──────── Data for this exercise
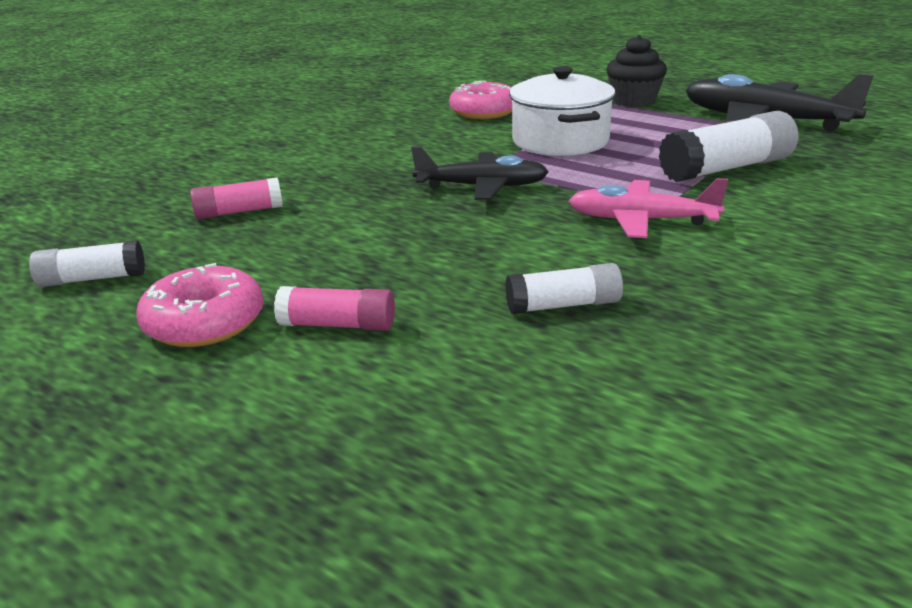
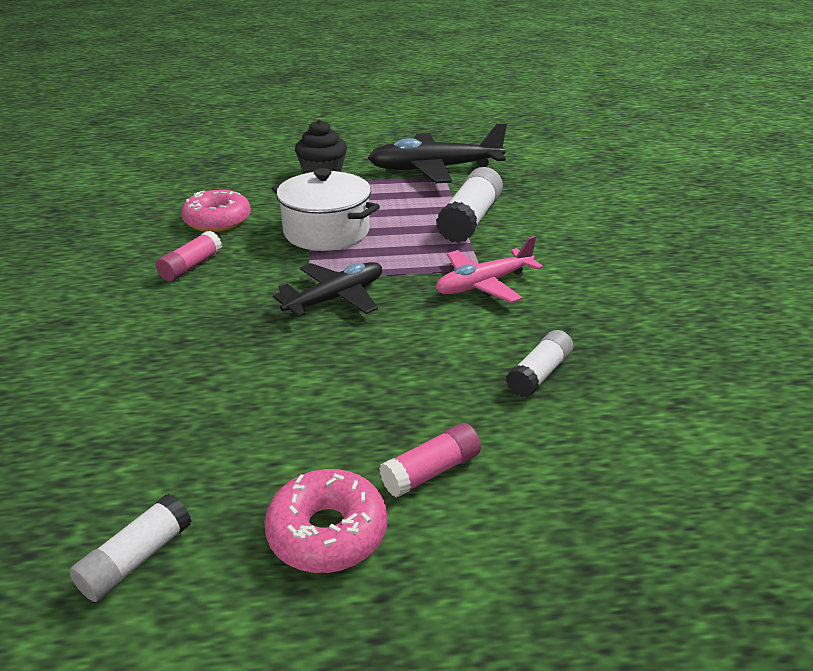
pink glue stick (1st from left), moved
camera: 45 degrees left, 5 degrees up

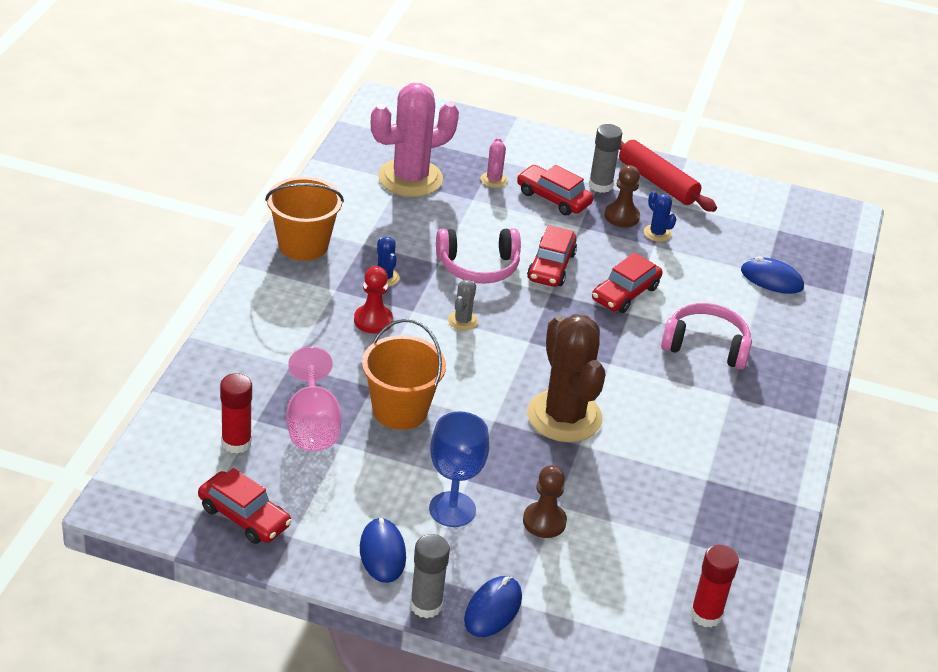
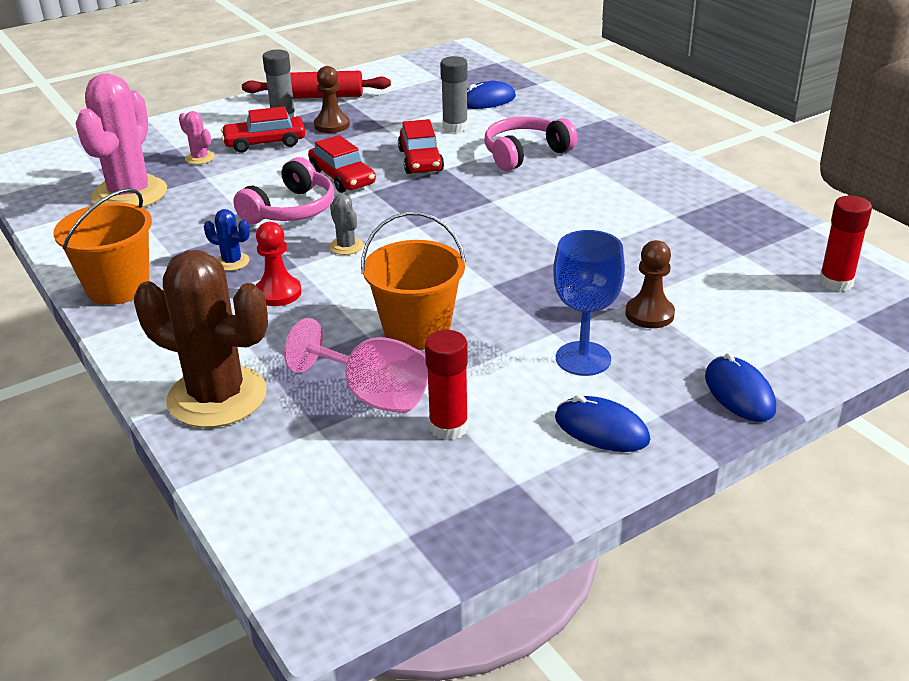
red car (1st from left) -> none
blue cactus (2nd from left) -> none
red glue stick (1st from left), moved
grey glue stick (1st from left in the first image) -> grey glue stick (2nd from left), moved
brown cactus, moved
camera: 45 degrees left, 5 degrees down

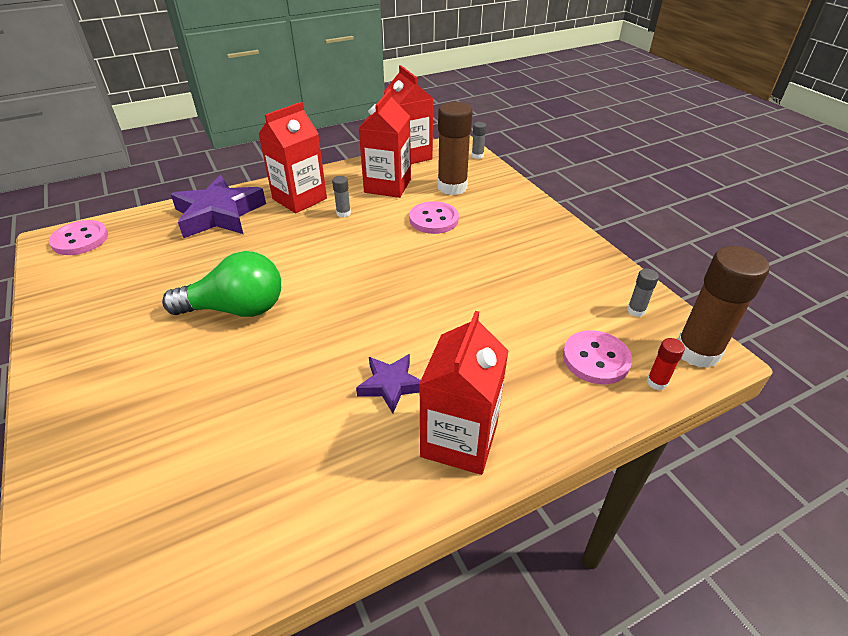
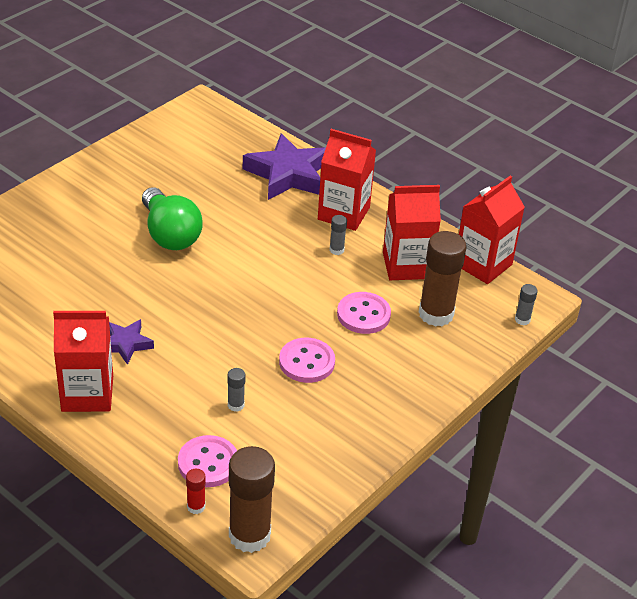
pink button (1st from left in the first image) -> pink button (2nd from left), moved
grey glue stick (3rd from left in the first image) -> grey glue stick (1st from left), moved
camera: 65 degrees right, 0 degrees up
────────────────
──────── Data for this exercise
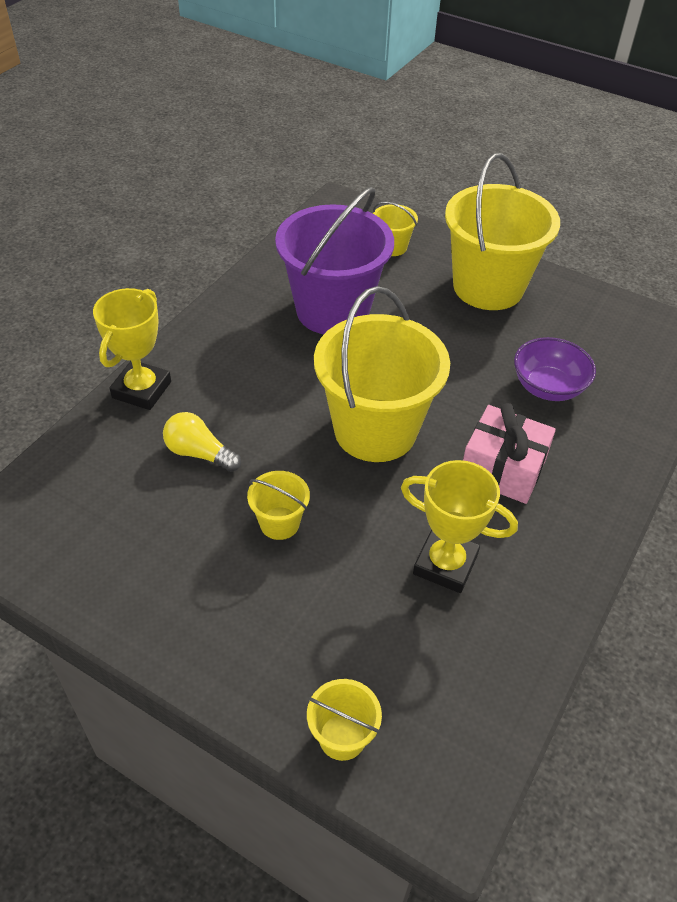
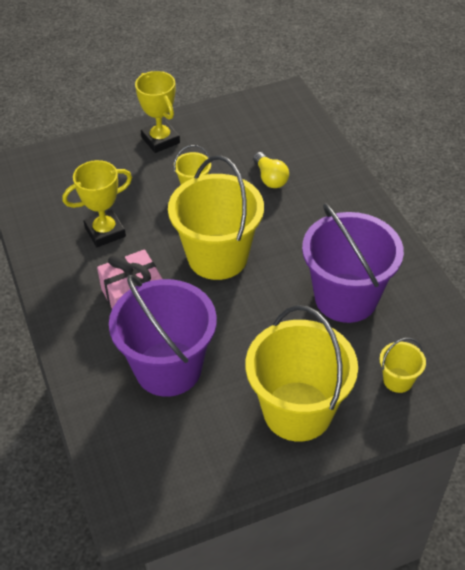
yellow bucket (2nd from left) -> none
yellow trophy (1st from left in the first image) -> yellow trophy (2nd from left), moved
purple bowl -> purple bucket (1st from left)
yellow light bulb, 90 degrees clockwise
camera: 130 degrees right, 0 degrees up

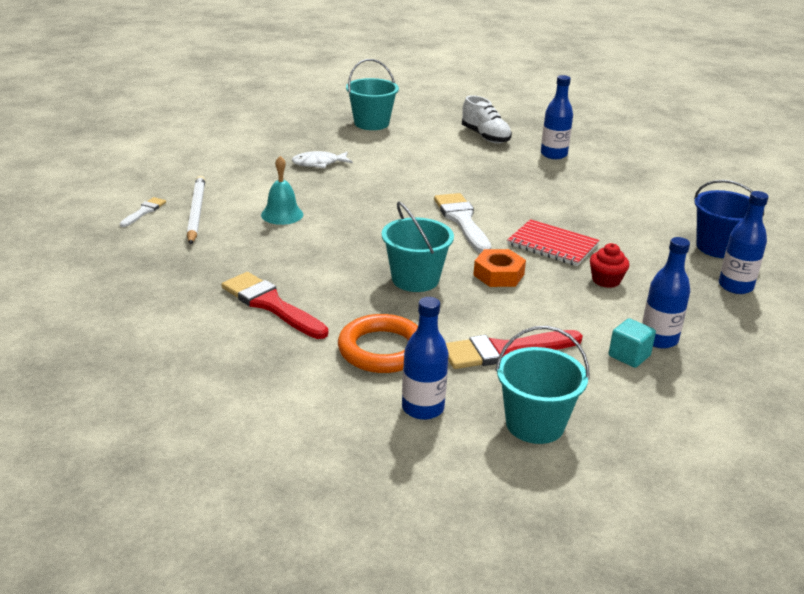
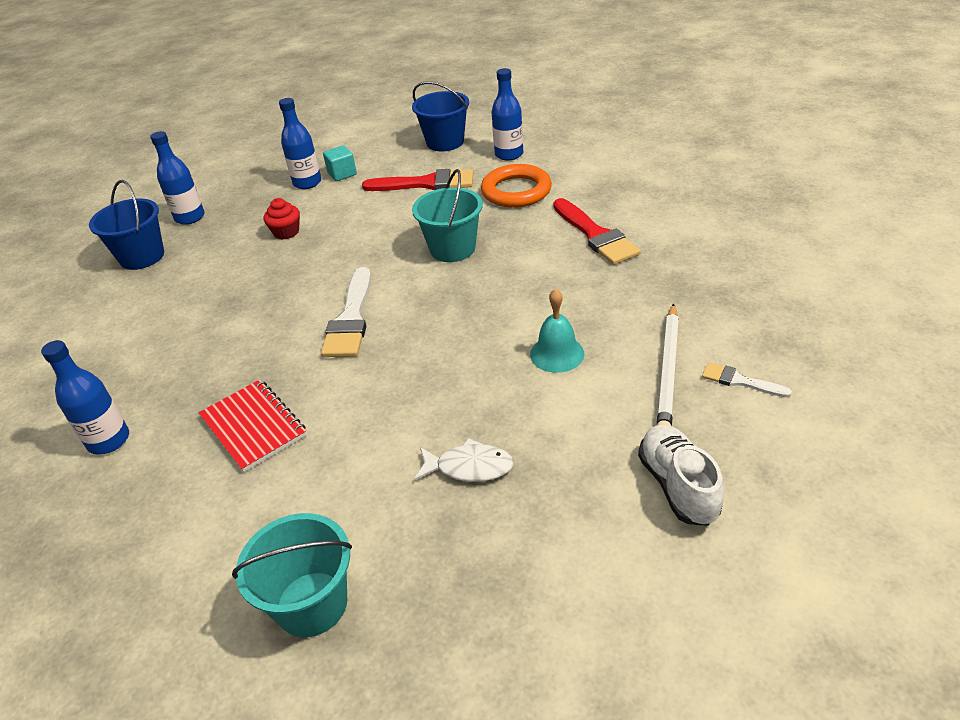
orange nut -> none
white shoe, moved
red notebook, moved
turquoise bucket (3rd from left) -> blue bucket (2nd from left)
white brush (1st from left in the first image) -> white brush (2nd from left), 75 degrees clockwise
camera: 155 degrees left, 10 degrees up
────────────────
- To do: Copy every line in the entries above that has the string "grey" in it.

- Response for this exercise:
grey glue stick (1st from left in the first image) -> grey glue stick (2nd from left), moved
grey glue stick (3rd from left in the first image) -> grey glue stick (1st from left), moved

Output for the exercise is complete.